Copy the complete listing word for word, but do not carry over any images.

■ **Data provided**
────────────────────

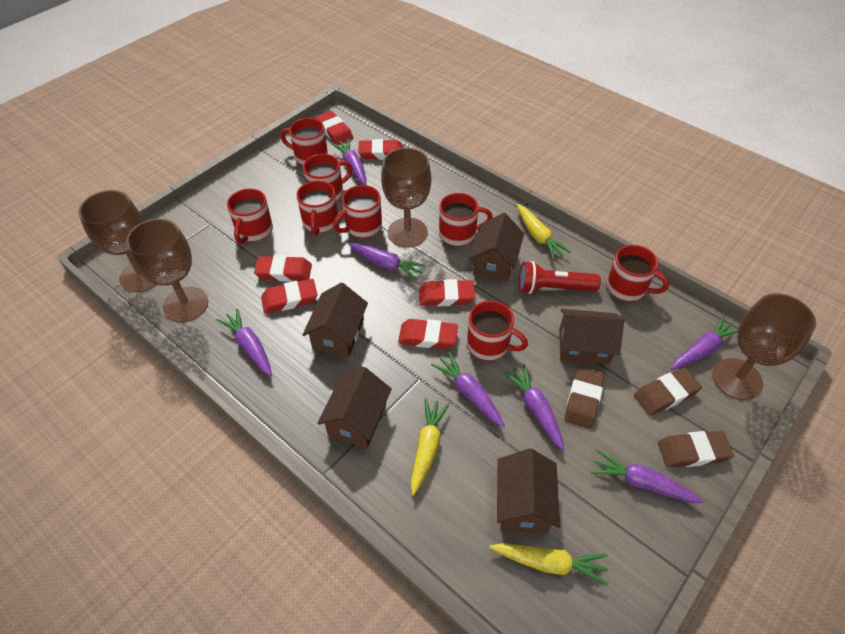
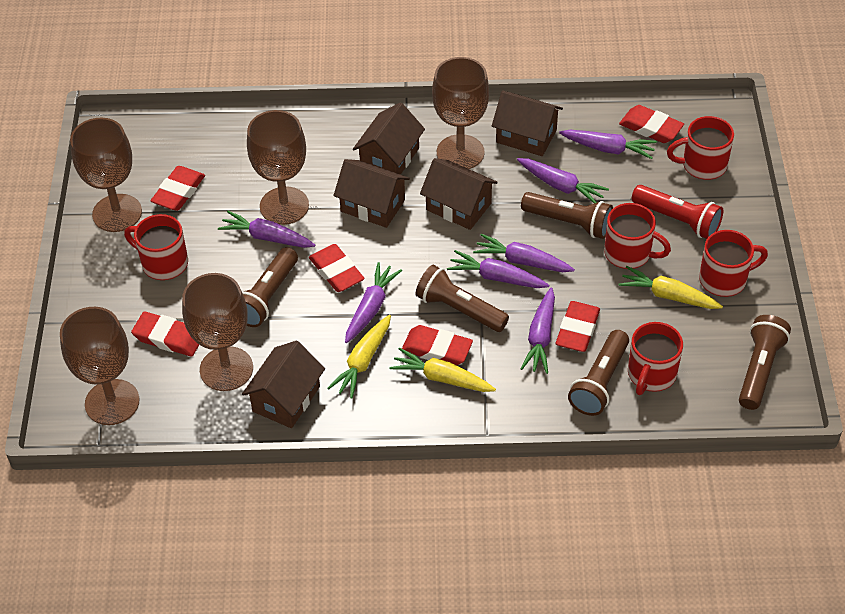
brown eraser: 3 -> 0
brown flashlight: 0 -> 5
brown goblet: 4 -> 5
red mug: 8 -> 5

────────────────────

■ **Answer to this exercise**
brown eraser: 3 -> 0
brown flashlight: 0 -> 5
brown goblet: 4 -> 5
red mug: 8 -> 5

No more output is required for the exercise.